# EXERCISE PROMPT
Extract exactly and only the lines of the data below, starting at the line with "BARO pin VCC: GND -> 3V3" and stopping after the final line.

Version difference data
*** Begin section ***

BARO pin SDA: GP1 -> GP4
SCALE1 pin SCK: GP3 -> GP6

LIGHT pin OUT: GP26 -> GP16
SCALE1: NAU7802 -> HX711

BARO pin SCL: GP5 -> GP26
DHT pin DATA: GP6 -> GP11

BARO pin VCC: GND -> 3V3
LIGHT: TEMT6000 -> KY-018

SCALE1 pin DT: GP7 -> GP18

*** End section ***

# OUTPUT
BARO pin VCC: GND -> 3V3
LIGHT: TEMT6000 -> KY-018

SCALE1 pin DT: GP7 -> GP18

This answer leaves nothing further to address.